Coordinate-based object records
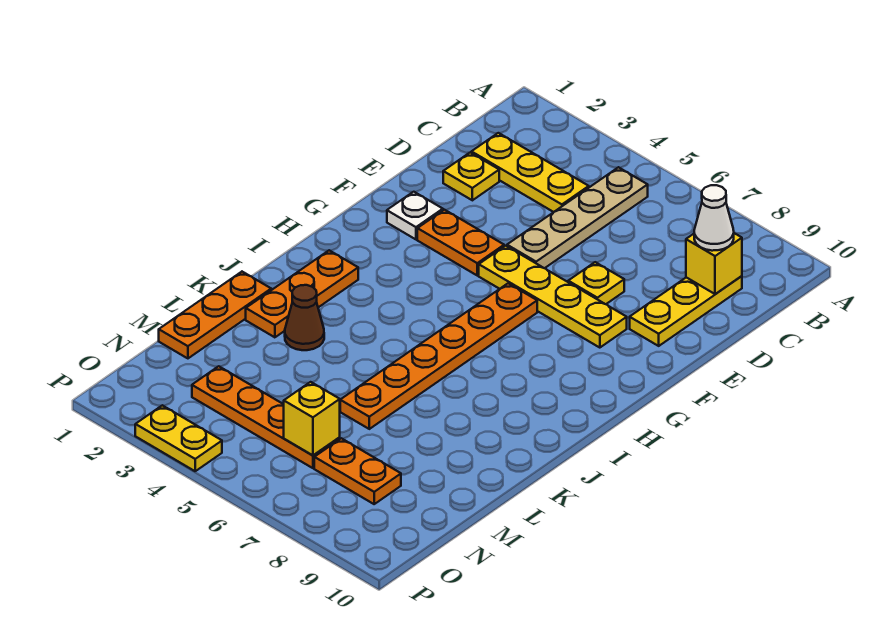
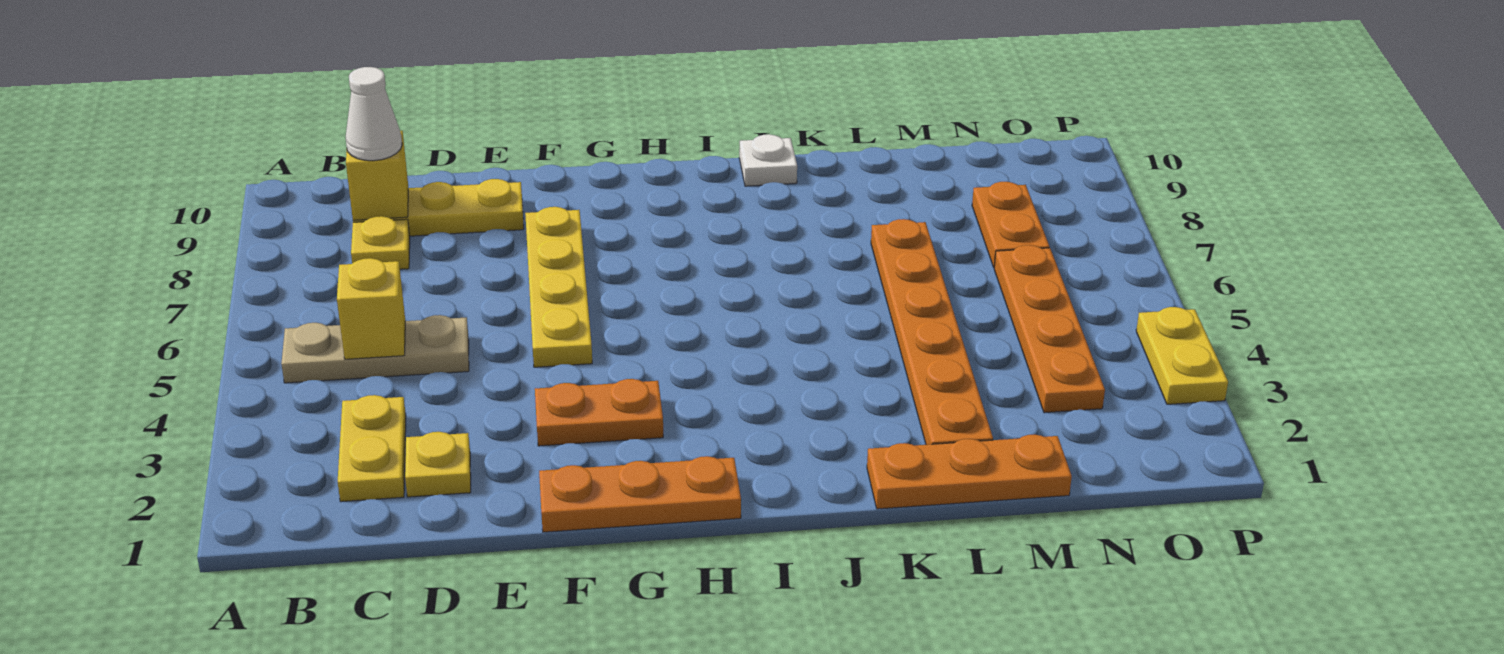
tan plate B5:E5 level 1 -> tan plate B5:D5 level 1
yellow plate C2:C4 level 1 -> yellow plate C2:C3 level 1
yellow plate E7 level 1 -> yellow plate C8 level 1
white plate F2 level 1 -> white plate J10 level 1
orange plate F3:F4 level 1 -> orange plate F3:G3 level 1
orange plate G6:L6 level 1 -> orange plate L2:L7 level 1
orange plate I2:K2 level 1 -> orange plate F1:H1 level 1
brown cone K3 level 1 -> none
yellow brick N6 level 2 -> yellow brick C5 level 2

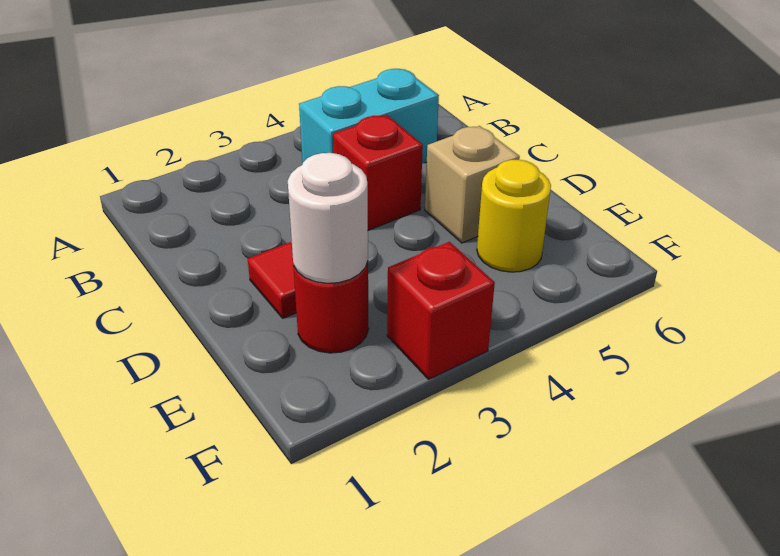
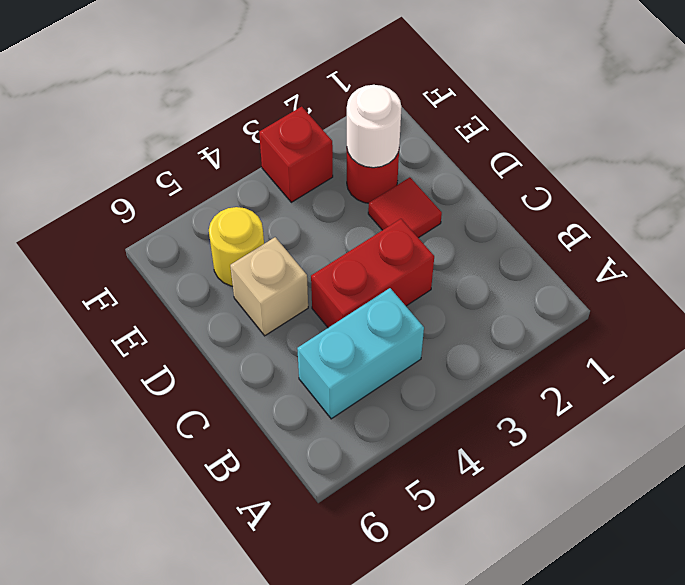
red brick C4 level 1 -> red brick C3:C4 level 1

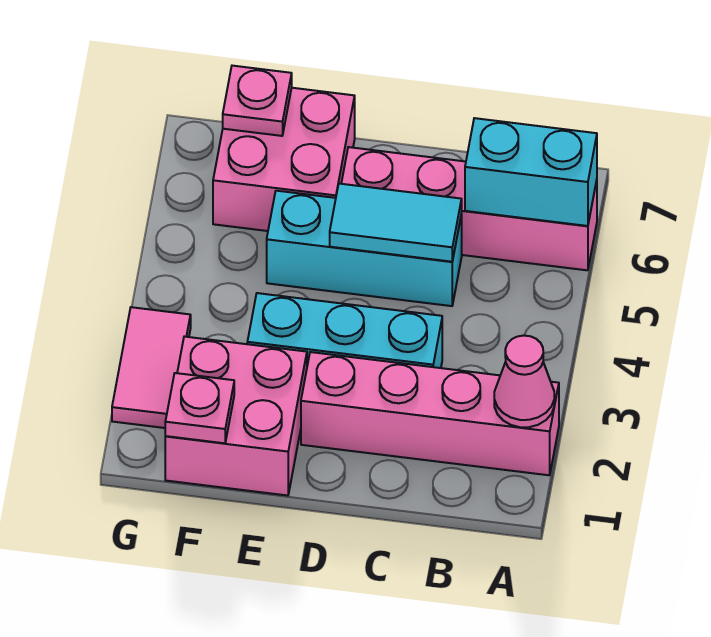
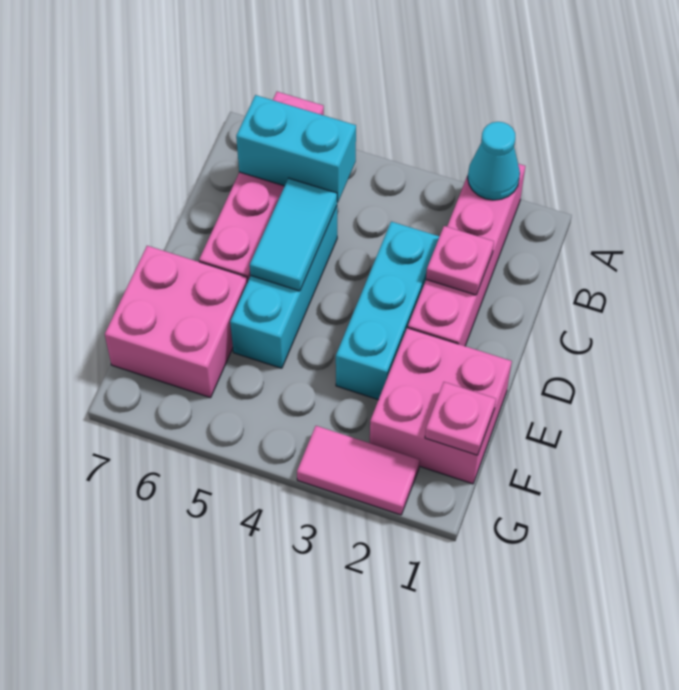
pink cone A2 level 2 -> cyan cone A2 level 2
cyan brick A6:B6 level 2 -> cyan brick B5:B6 level 2
pink plate F7 level 2 -> pink plate C2 level 2

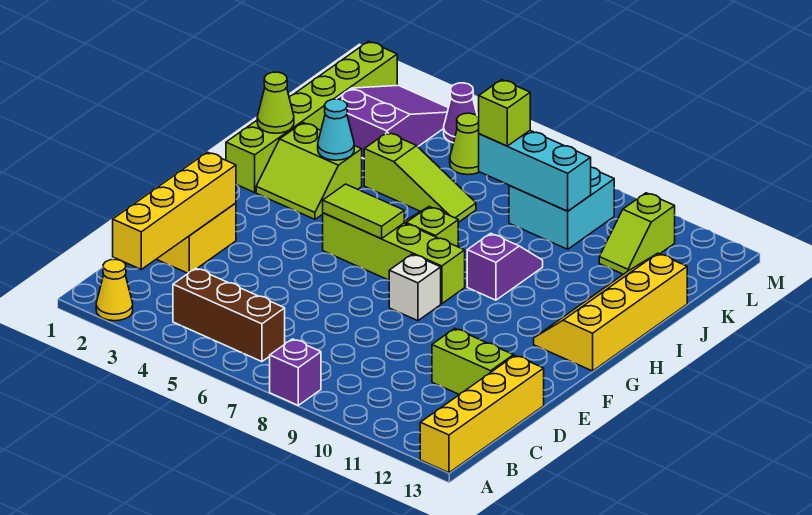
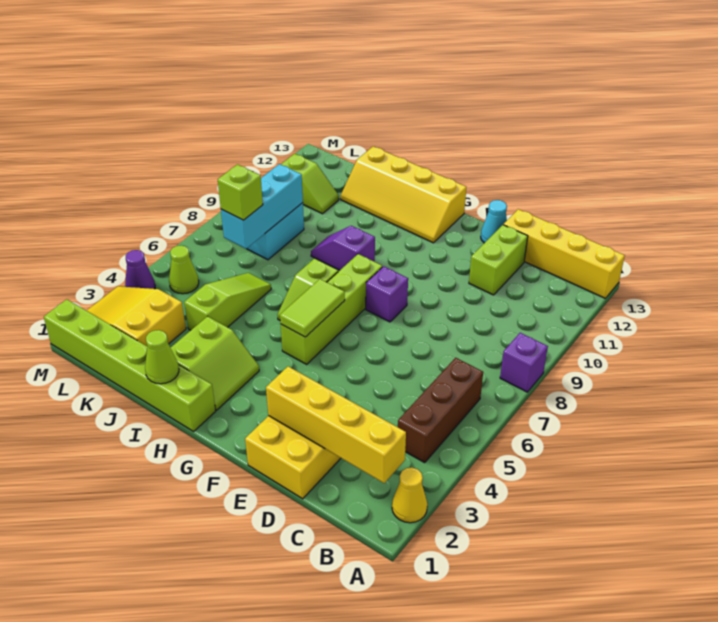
white brick F8 level 1 -> purple brick F8 level 1
cyan cone I3 level 2 -> cyan cone E13 level 1
purple slope K2:M3 level 1 top K -> yellow slope K2:M3 level 1 top K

■ Exercise description
The entries above need an exact copy without their pictures.

■ Response
tan plate B5:E5 level 1 -> tan plate B5:D5 level 1
yellow plate C2:C4 level 1 -> yellow plate C2:C3 level 1
yellow plate E7 level 1 -> yellow plate C8 level 1
white plate F2 level 1 -> white plate J10 level 1
orange plate F3:F4 level 1 -> orange plate F3:G3 level 1
orange plate G6:L6 level 1 -> orange plate L2:L7 level 1
orange plate I2:K2 level 1 -> orange plate F1:H1 level 1
brown cone K3 level 1 -> none
yellow brick N6 level 2 -> yellow brick C5 level 2

red brick C4 level 1 -> red brick C3:C4 level 1

pink cone A2 level 2 -> cyan cone A2 level 2
cyan brick A6:B6 level 2 -> cyan brick B5:B6 level 2
pink plate F7 level 2 -> pink plate C2 level 2

white brick F8 level 1 -> purple brick F8 level 1
cyan cone I3 level 2 -> cyan cone E13 level 1
purple slope K2:M3 level 1 top K -> yellow slope K2:M3 level 1 top K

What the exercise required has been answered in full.